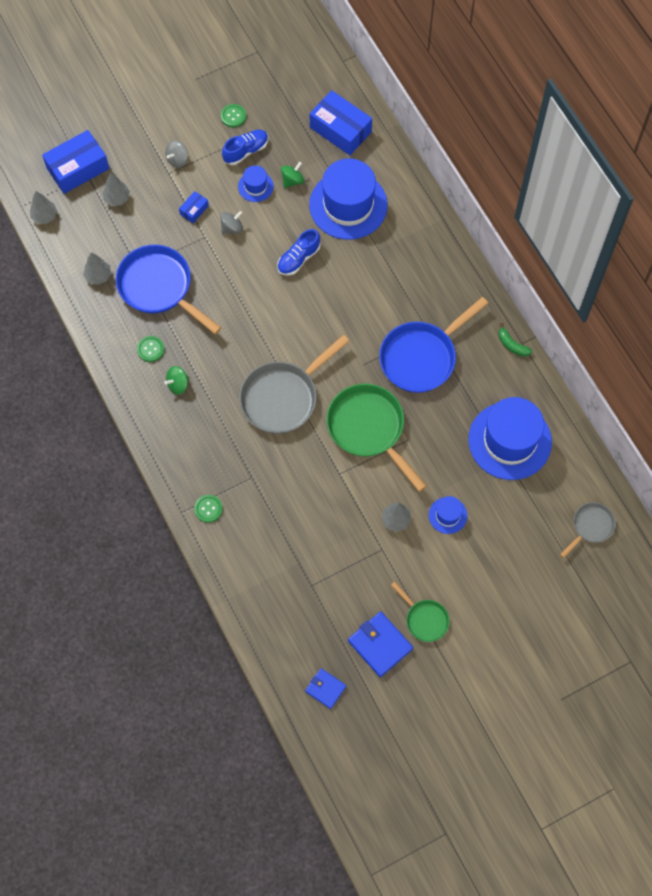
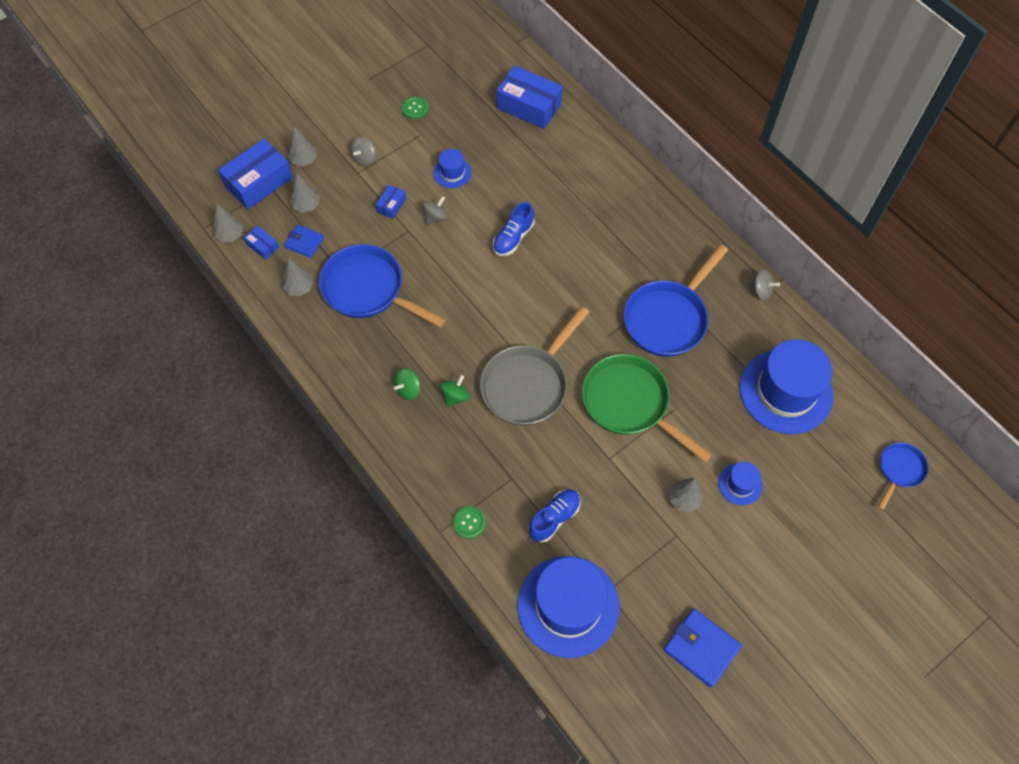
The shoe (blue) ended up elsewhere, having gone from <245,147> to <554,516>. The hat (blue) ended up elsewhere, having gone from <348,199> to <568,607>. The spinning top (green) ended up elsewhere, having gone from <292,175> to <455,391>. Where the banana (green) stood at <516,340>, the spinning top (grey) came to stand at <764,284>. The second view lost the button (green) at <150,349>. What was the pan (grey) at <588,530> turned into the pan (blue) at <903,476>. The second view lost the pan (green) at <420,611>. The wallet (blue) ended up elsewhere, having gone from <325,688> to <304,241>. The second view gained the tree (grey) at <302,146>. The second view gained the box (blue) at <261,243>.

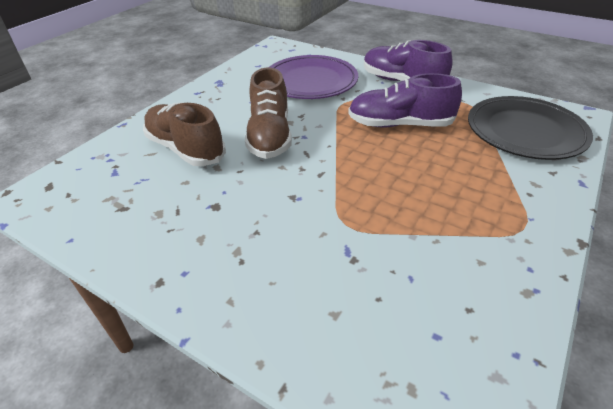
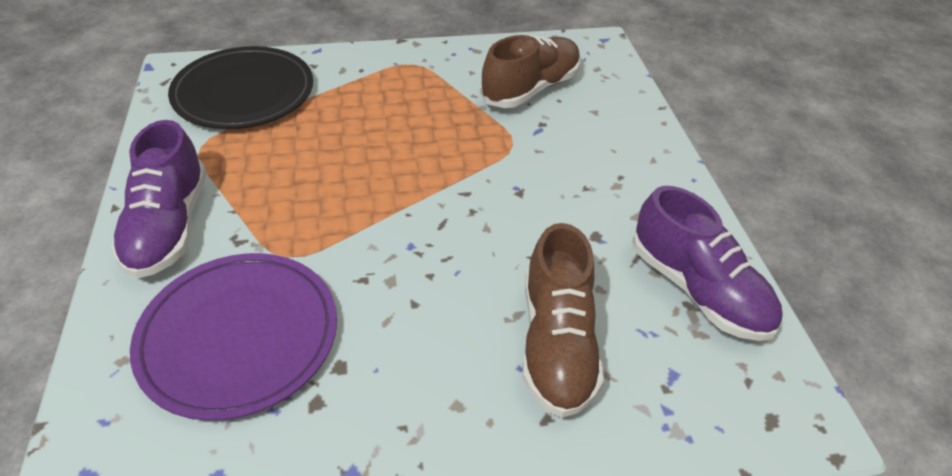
The shoe (brown) ended up elsewhere, having gone from <268,113> to <530,71>. The shoe (purple) ended up elsewhere, having gone from <405,100> to <707,263>.

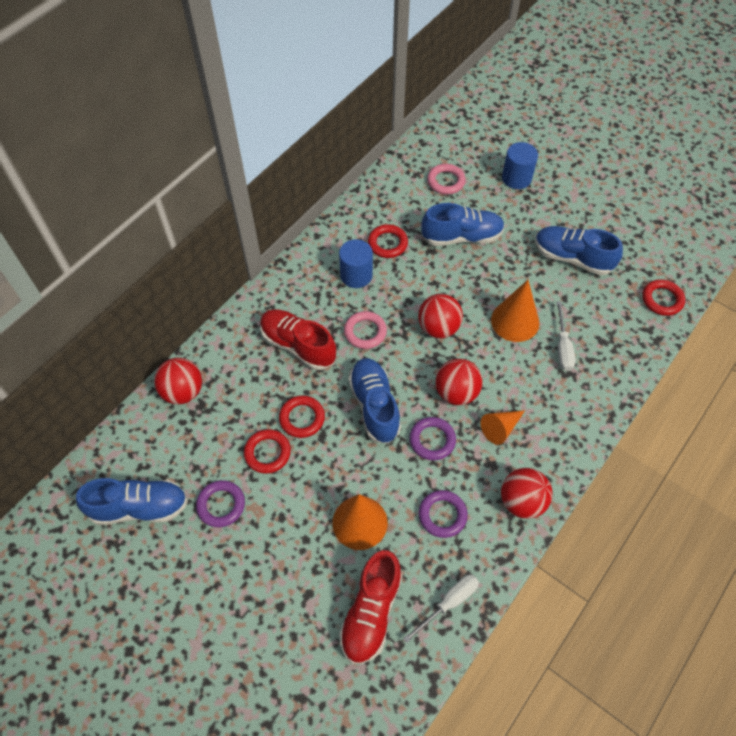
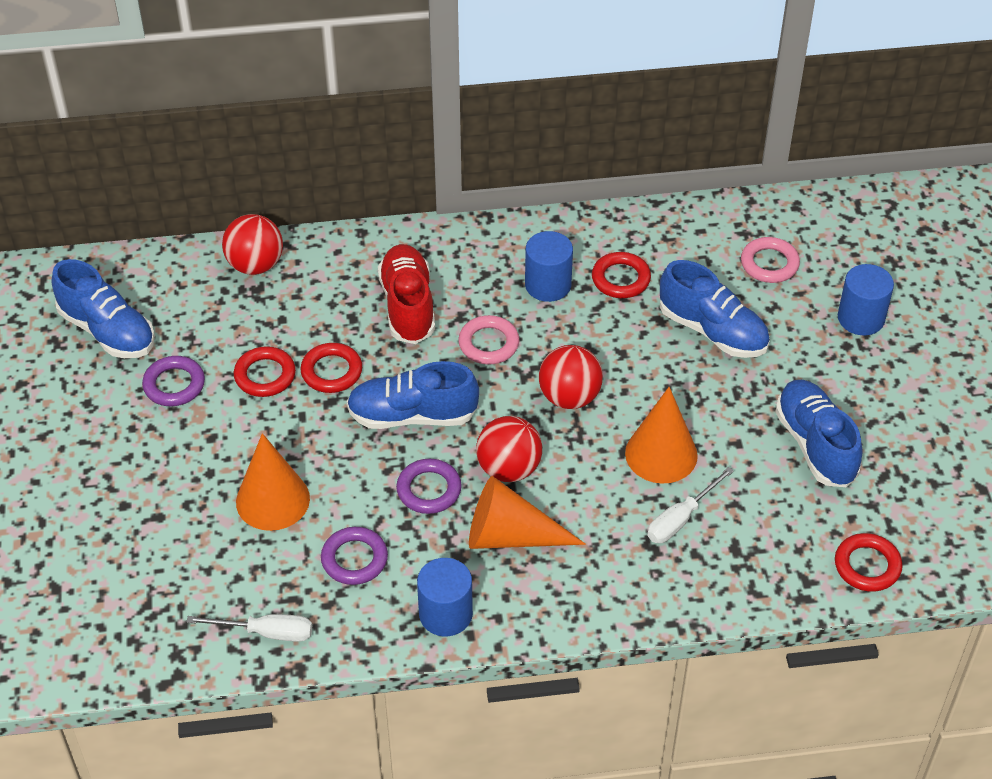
The shoe (blue) at <374,401> ended up facing another way, 120 degrees counterclockwise from before. The size of the cone (orange) at <503,427> changed by a factor of 1.57. Where the ball (red) stood at <526,493>, the cylinder (blue) came to stand at <445,597>. The second view lost the shoe (red) at <370,607>.

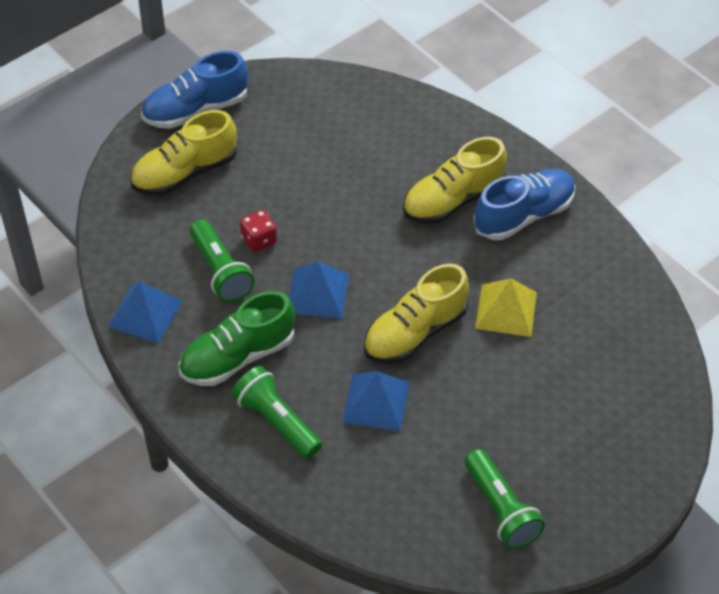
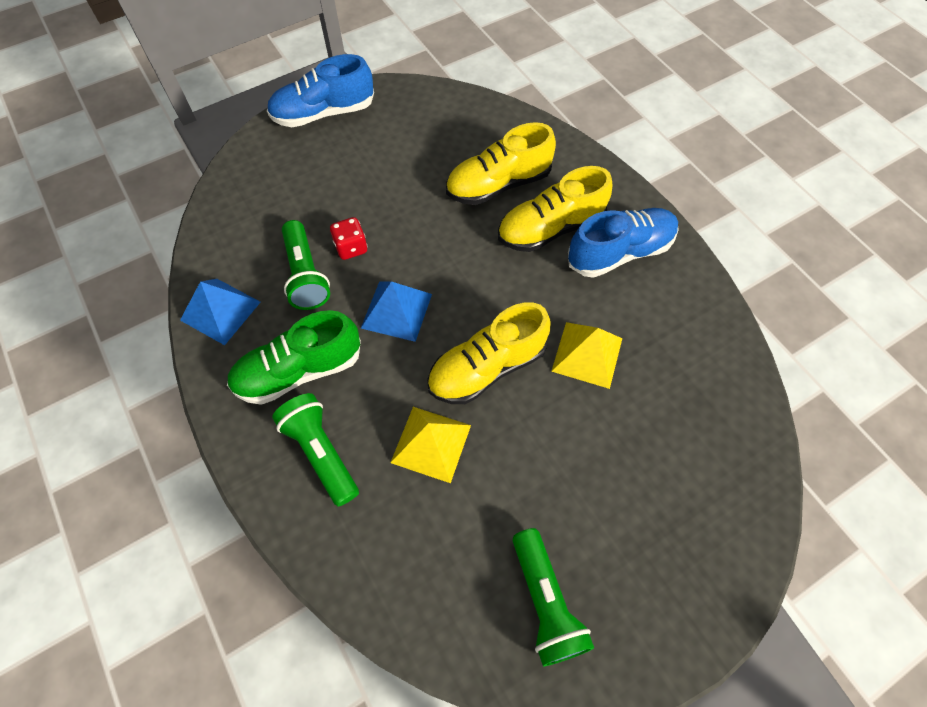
The shoe (yellow) ended up elsewhere, having gone from <183,153> to <501,163>. What was the pyramid (blue) at <375,401> turned into the pyramid (yellow) at <430,445>.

____

** EXERCISE AIM **
Without the pictures, reproduce each line from the one containing "The shoe (blue) at" through the last line of the material above, both of those lines included.

** YOUR RESPONSE **
The shoe (blue) at <374,401> ended up facing another way, 120 degrees counterclockwise from before. The size of the cone (orange) at <503,427> changed by a factor of 1.57. Where the ball (red) stood at <526,493>, the cylinder (blue) came to stand at <445,597>. The second view lost the shoe (red) at <370,607>.

The shoe (yellow) ended up elsewhere, having gone from <183,153> to <501,163>. What was the pyramid (blue) at <375,401> turned into the pyramid (yellow) at <430,445>.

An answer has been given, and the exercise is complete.